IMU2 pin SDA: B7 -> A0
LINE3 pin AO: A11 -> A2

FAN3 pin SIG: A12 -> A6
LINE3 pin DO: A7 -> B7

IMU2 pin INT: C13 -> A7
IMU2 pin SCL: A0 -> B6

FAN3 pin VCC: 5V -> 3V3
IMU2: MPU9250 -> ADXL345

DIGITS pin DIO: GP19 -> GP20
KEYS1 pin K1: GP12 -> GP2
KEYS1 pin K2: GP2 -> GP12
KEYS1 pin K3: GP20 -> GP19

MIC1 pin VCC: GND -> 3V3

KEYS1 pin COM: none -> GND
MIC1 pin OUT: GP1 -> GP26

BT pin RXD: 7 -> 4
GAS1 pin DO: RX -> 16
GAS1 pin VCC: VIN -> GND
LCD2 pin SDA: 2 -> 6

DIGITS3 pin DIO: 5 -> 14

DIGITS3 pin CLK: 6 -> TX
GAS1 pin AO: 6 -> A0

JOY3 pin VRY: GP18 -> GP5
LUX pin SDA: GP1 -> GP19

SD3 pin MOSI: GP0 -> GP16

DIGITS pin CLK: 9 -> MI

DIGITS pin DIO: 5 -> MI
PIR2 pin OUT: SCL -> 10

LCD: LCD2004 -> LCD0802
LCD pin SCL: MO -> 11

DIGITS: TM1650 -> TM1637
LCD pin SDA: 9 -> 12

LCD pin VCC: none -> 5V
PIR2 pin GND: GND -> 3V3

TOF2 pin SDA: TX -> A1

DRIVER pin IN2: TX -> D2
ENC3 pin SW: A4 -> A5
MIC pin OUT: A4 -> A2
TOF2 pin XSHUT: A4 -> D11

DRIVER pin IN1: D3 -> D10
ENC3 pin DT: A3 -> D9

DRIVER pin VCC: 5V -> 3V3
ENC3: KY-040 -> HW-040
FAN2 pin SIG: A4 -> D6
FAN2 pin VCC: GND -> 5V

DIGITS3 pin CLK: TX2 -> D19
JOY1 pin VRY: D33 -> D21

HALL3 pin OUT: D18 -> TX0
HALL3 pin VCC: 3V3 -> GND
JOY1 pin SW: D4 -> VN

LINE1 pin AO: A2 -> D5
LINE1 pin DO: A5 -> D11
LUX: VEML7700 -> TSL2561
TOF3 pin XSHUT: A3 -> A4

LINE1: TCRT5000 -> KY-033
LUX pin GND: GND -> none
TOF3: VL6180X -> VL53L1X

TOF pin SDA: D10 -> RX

EXERCISE: Starting at the line that contains "ENC3: KY-040 -> HW-040", copy each line through the last one in the records, exactly, and output nothing else.

THE ANSWER:
ENC3: KY-040 -> HW-040
FAN2 pin SIG: A4 -> D6
FAN2 pin VCC: GND -> 5V

DIGITS3 pin CLK: TX2 -> D19
JOY1 pin VRY: D33 -> D21

HALL3 pin OUT: D18 -> TX0
HALL3 pin VCC: 3V3 -> GND
JOY1 pin SW: D4 -> VN

LINE1 pin AO: A2 -> D5
LINE1 pin DO: A5 -> D11
LUX: VEML7700 -> TSL2561
TOF3 pin XSHUT: A3 -> A4

LINE1: TCRT5000 -> KY-033
LUX pin GND: GND -> none
TOF3: VL6180X -> VL53L1X

TOF pin SDA: D10 -> RX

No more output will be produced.